### RECORDED INFORMATION ###
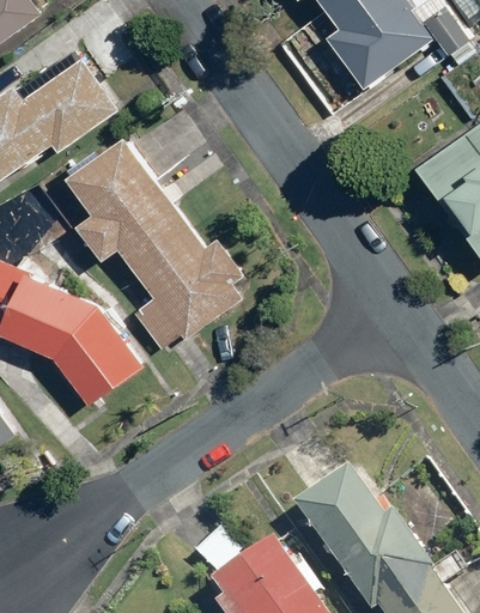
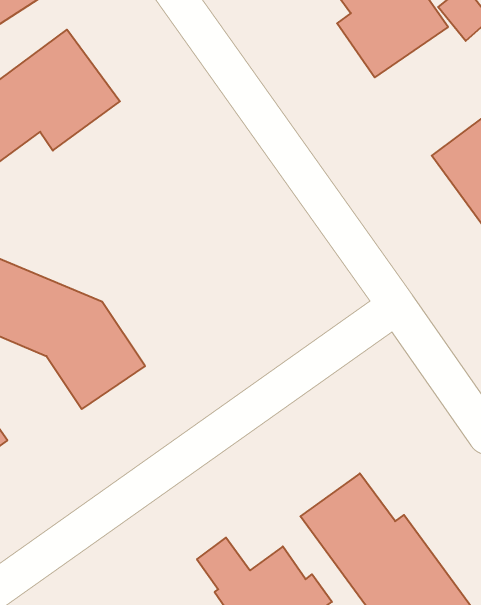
building: [67,135,253,354] -> none

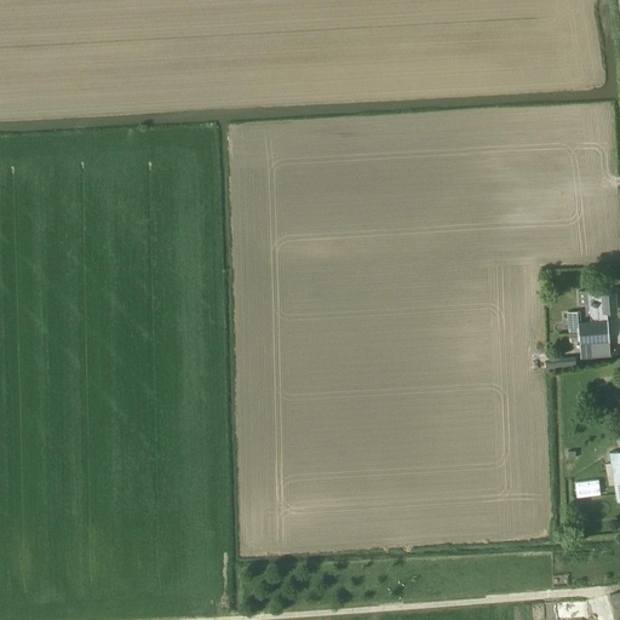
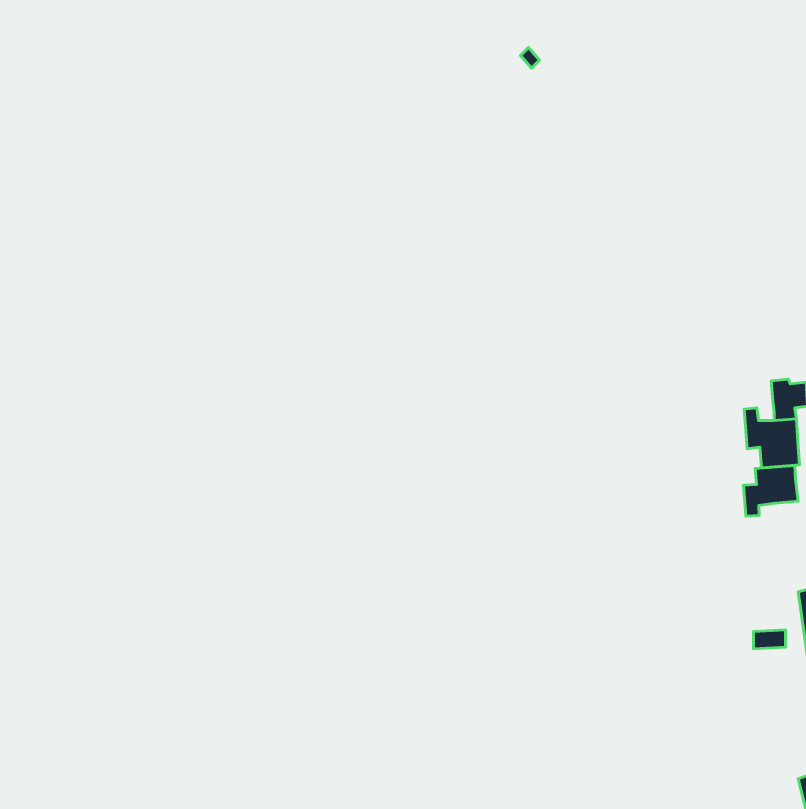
building: none -> [743,465,798,516]

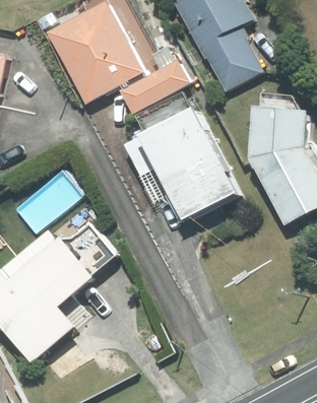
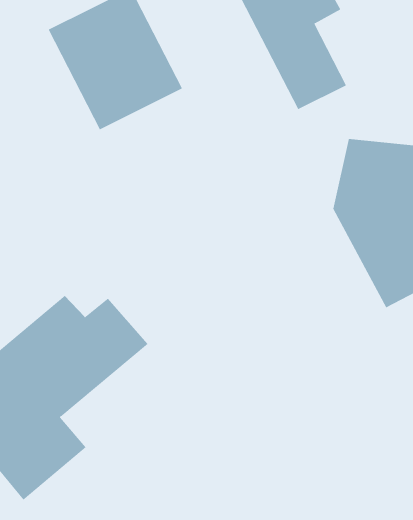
building: [119,59,191,114] -> none
building: [138,92,240,217] -> none

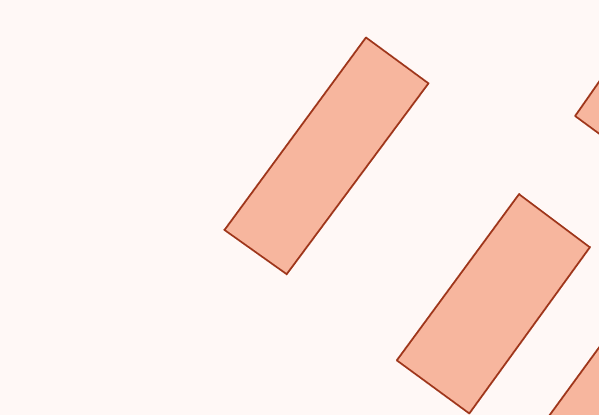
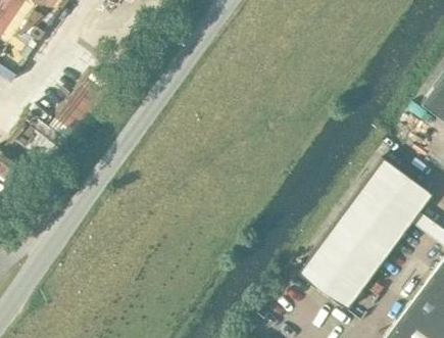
building: [224,38,428,274] -> none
###
WHAT TO WORK ON. In the copy, include no pictures, but repeat the listing exactly.

OUTPUT BELOW.
building: [67,135,253,354] -> none

building: none -> [743,465,798,516]

building: [119,59,191,114] -> none
building: [138,92,240,217] -> none

building: [224,38,428,274] -> none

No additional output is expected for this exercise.